Top of Records provided

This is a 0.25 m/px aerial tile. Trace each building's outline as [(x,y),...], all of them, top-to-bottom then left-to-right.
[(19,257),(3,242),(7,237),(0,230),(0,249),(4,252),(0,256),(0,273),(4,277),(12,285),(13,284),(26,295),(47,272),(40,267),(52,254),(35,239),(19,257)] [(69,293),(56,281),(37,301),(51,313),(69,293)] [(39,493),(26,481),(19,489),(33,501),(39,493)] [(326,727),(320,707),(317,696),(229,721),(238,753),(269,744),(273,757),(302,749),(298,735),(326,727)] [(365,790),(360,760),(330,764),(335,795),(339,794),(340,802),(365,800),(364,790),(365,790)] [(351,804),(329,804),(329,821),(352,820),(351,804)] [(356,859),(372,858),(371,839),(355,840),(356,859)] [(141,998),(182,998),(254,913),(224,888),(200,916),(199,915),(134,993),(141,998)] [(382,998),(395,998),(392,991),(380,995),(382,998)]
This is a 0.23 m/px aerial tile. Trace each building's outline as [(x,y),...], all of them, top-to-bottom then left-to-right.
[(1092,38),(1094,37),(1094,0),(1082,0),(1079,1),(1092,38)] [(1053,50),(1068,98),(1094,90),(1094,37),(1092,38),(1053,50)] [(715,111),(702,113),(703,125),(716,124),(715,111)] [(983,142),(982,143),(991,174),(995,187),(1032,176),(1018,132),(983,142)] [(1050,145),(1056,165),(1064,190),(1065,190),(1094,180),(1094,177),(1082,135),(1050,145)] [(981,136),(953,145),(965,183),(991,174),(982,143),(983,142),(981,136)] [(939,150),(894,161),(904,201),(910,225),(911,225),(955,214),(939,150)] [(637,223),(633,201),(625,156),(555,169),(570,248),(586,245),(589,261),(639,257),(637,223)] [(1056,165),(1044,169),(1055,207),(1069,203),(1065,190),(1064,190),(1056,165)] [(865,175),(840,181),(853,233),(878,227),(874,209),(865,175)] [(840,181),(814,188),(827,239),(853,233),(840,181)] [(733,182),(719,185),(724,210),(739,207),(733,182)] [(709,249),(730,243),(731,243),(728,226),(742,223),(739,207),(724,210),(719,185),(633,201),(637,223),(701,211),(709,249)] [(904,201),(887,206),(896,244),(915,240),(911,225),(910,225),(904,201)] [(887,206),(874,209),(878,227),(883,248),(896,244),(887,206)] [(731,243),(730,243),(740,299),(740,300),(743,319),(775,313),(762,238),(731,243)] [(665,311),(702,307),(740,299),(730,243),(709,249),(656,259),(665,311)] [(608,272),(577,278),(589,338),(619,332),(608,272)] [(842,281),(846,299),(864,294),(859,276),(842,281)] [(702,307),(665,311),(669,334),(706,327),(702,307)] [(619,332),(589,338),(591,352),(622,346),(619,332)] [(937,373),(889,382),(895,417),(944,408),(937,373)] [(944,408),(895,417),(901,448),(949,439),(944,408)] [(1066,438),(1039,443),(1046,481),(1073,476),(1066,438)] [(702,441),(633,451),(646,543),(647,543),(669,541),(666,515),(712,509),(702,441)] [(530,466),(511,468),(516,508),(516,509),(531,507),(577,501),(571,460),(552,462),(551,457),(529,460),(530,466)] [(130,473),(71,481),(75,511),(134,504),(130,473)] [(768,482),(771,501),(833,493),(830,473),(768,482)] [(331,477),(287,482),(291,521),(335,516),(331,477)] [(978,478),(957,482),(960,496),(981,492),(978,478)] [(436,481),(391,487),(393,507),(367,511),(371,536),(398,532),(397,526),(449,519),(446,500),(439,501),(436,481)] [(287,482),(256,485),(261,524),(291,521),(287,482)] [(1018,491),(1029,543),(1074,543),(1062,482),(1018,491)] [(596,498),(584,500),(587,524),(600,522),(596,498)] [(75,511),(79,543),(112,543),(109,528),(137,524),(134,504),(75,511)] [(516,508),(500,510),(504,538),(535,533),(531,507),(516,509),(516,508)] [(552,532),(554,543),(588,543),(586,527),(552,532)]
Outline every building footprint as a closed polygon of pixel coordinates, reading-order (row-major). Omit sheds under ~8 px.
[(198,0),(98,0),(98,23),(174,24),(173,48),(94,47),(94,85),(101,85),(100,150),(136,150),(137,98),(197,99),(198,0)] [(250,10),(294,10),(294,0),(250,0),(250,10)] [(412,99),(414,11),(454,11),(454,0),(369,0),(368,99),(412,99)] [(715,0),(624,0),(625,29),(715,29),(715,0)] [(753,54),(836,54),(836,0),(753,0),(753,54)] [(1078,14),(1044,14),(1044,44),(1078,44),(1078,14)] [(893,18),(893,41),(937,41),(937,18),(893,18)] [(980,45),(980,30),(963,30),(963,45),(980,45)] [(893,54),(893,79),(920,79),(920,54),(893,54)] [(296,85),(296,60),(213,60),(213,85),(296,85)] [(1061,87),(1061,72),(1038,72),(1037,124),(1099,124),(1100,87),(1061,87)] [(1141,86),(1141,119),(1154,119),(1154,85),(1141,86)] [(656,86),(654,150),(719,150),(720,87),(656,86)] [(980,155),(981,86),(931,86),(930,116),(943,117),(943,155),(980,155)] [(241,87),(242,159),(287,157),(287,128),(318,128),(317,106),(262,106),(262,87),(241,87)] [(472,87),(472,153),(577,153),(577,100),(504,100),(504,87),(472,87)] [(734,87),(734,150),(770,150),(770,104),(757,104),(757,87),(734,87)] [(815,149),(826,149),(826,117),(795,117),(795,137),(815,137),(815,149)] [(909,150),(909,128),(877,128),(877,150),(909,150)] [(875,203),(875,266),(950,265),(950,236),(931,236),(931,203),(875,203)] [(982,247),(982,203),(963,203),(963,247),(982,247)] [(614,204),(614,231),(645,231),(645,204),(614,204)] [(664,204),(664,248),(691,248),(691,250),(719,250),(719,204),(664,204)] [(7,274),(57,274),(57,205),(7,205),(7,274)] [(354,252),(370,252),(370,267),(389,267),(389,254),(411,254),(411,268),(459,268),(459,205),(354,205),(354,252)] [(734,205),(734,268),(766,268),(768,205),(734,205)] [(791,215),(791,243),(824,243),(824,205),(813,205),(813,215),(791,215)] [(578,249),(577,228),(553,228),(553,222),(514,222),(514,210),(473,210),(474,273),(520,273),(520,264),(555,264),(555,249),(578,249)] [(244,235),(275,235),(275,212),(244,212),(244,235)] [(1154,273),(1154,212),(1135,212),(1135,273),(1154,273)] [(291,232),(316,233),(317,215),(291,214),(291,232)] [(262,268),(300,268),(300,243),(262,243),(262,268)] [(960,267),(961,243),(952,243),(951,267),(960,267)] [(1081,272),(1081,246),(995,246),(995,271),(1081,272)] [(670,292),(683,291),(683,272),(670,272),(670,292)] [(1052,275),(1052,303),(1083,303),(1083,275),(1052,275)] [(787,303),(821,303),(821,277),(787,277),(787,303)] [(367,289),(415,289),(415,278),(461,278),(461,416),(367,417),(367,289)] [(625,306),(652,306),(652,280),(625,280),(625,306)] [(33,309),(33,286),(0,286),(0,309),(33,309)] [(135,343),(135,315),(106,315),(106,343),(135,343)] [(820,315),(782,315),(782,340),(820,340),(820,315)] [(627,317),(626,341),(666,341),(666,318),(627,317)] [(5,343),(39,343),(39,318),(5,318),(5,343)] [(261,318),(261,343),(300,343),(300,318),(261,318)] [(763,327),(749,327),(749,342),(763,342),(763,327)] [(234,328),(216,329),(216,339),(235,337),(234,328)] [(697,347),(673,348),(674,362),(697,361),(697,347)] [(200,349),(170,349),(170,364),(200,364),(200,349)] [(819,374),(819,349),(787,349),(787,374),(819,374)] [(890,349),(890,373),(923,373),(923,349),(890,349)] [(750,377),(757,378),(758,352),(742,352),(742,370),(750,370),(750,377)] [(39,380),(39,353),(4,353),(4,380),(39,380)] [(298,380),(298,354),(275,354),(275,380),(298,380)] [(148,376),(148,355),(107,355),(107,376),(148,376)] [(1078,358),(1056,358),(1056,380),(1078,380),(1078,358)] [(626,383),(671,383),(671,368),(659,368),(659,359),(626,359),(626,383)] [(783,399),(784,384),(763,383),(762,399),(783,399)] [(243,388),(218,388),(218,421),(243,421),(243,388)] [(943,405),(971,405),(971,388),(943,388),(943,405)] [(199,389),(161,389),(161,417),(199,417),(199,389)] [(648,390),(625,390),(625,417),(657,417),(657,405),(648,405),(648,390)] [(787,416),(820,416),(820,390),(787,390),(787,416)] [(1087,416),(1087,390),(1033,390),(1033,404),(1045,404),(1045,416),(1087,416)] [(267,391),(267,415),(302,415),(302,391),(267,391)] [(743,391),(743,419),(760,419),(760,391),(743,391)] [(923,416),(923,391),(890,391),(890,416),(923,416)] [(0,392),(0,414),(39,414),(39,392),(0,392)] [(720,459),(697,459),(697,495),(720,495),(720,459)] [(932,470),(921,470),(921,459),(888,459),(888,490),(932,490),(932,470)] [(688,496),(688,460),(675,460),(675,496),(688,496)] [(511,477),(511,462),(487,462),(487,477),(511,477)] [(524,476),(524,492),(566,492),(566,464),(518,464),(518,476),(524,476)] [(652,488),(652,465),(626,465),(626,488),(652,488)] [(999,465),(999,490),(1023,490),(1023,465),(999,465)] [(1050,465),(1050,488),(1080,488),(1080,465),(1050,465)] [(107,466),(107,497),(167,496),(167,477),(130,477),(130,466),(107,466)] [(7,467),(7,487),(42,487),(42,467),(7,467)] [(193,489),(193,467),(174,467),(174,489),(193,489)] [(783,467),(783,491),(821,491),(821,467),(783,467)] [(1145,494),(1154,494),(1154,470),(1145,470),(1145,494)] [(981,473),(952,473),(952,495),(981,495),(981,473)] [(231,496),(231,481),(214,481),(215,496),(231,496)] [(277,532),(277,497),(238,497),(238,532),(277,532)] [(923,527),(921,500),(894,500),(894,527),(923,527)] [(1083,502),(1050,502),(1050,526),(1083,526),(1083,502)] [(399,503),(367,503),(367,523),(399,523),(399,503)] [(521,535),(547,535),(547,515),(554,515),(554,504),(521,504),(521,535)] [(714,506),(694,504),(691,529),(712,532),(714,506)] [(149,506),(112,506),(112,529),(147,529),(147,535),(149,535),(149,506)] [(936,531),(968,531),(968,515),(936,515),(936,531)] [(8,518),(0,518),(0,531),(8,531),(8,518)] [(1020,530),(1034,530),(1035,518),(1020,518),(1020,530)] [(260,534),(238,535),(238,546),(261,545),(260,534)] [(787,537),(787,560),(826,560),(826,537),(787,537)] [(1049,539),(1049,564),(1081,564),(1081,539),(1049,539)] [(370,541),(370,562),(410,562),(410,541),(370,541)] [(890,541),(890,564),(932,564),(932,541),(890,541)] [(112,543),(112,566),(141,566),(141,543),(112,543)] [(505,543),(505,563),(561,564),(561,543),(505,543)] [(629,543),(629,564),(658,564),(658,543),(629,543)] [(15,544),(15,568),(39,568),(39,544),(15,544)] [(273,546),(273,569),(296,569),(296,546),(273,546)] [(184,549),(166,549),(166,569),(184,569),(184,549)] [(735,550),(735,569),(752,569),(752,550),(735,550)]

Bottom of Records provided

Directions: What is the count of lines in the data above containing the string "each"? Write the number and nothing else.

Written reply: 2